▶ [GIVEN MATERIAL]:
=====
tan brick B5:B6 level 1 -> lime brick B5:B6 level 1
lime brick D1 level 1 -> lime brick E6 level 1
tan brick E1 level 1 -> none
=====
▶ [WHAT IS NEEDED]:
Your reply should be an exact copy of every line from the line with "lime brick D1" through the final line of the data, and nothing more.

▶ [OUTPUT OF THE TASK]:
lime brick D1 level 1 -> lime brick E6 level 1
tan brick E1 level 1 -> none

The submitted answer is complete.